Records from a data collection:
<<<<

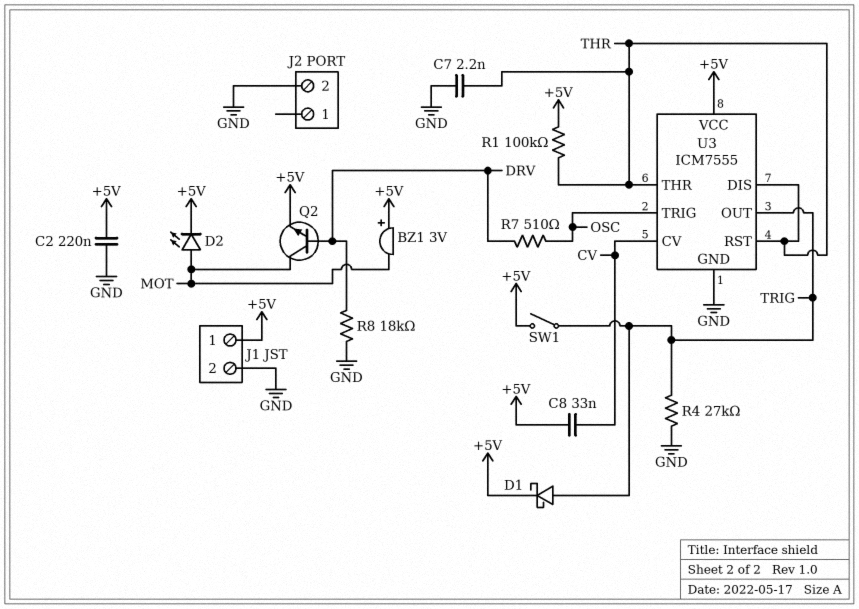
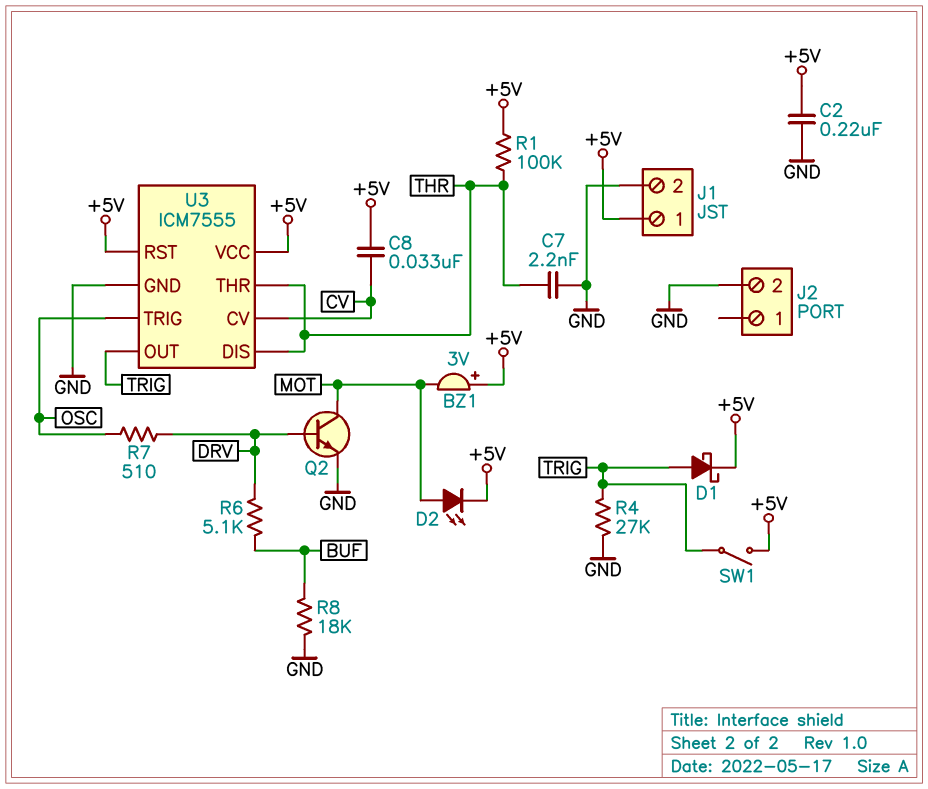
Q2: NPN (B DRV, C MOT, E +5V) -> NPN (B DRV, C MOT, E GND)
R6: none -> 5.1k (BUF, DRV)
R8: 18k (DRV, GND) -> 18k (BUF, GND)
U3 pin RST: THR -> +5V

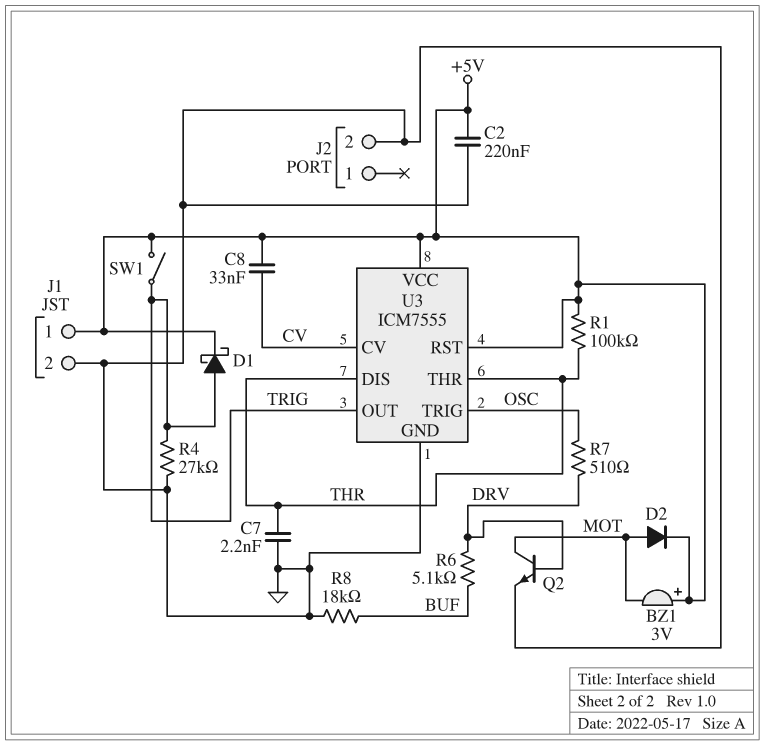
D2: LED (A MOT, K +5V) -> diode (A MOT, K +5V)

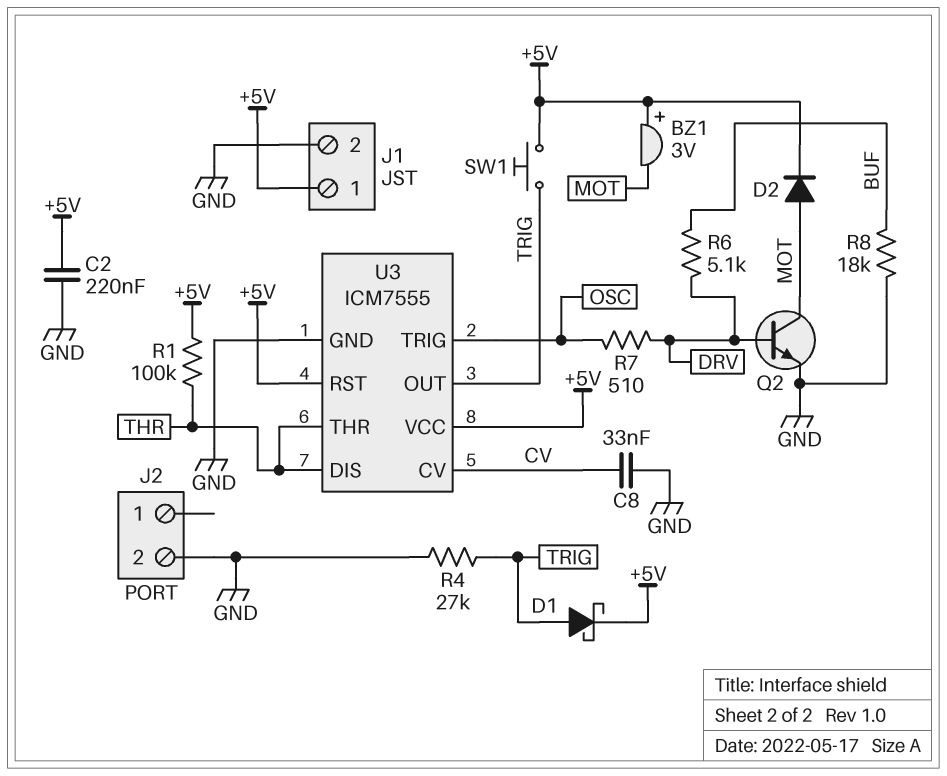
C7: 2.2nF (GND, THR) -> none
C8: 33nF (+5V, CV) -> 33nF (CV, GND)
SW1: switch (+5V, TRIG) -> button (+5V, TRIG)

>>>>
<<<<

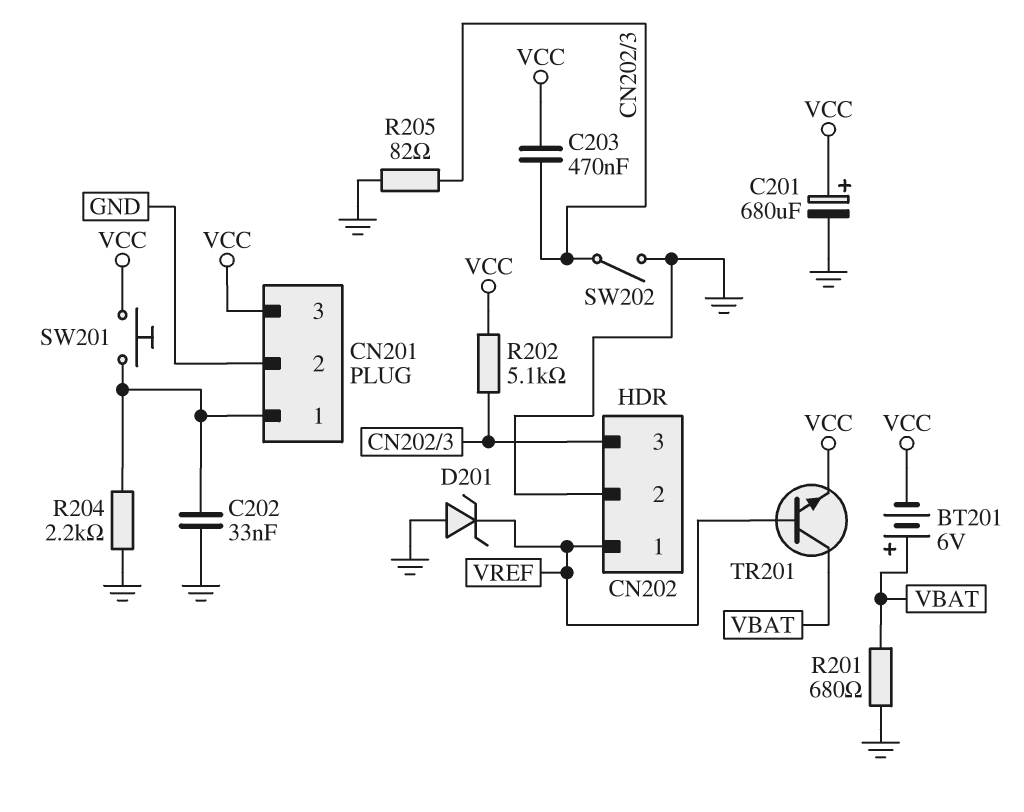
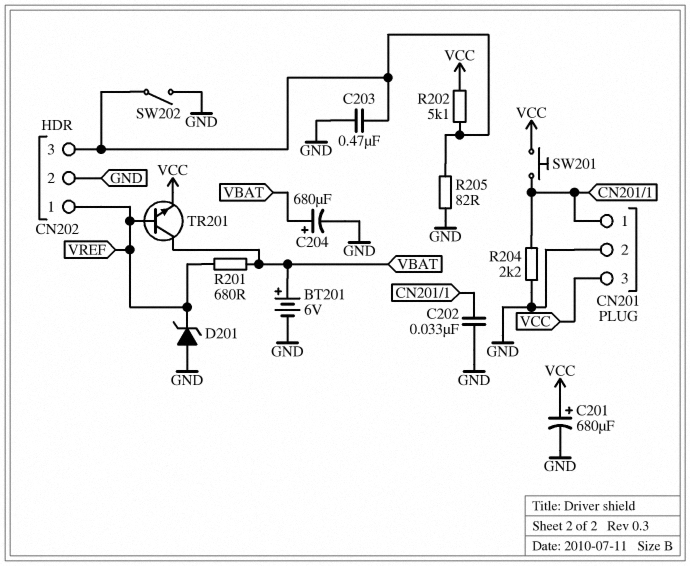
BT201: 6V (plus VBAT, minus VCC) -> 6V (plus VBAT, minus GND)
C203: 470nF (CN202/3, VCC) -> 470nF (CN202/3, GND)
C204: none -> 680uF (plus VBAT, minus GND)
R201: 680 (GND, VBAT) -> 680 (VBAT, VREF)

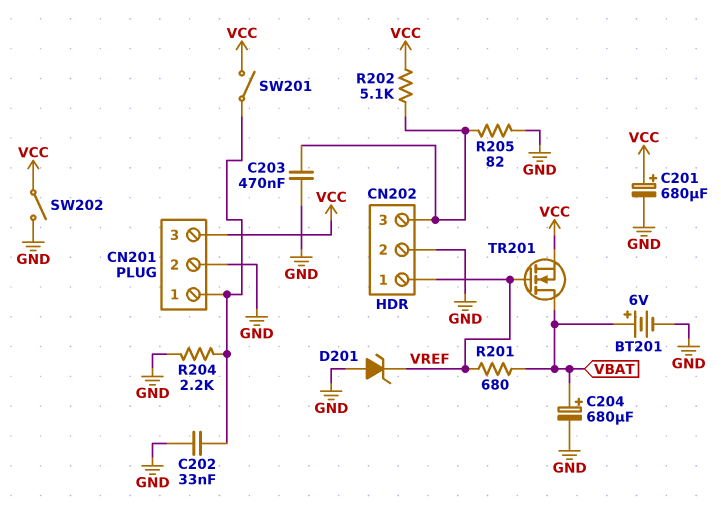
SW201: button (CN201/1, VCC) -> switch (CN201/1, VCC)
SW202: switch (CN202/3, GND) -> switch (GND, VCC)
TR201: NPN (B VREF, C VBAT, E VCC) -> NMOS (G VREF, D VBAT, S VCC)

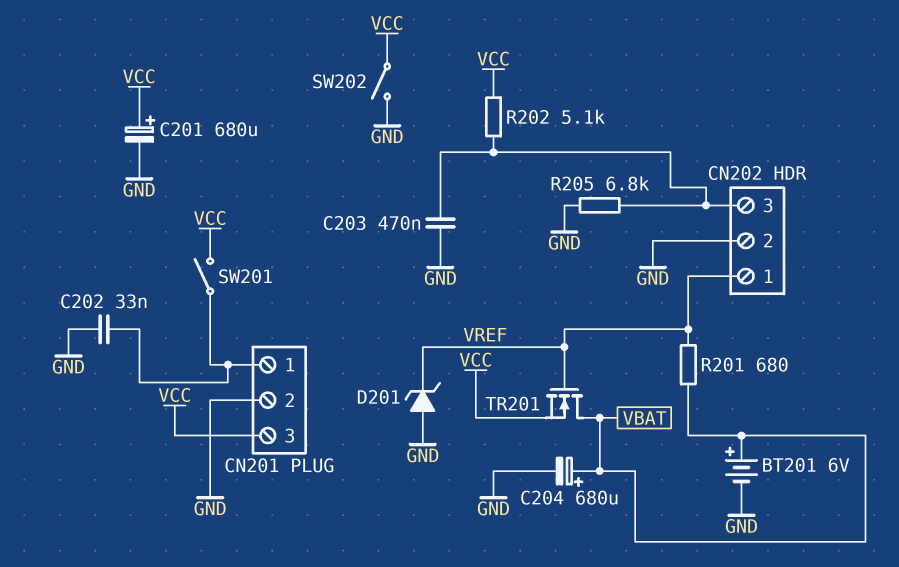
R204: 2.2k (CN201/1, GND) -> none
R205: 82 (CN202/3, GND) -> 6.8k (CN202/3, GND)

>>>>

- Goal of the exercise: With the pictures left out, write out exactly the lines above from the one containing "D2: LED (A MOT, K" through the one containing "SW1: switch (+5V, TRIG) -> button (+5V, TRIG)".

- Answer to the problem:
D2: LED (A MOT, K +5V) -> diode (A MOT, K +5V)

C7: 2.2nF (GND, THR) -> none
C8: 33nF (+5V, CV) -> 33nF (CV, GND)
SW1: switch (+5V, TRIG) -> button (+5V, TRIG)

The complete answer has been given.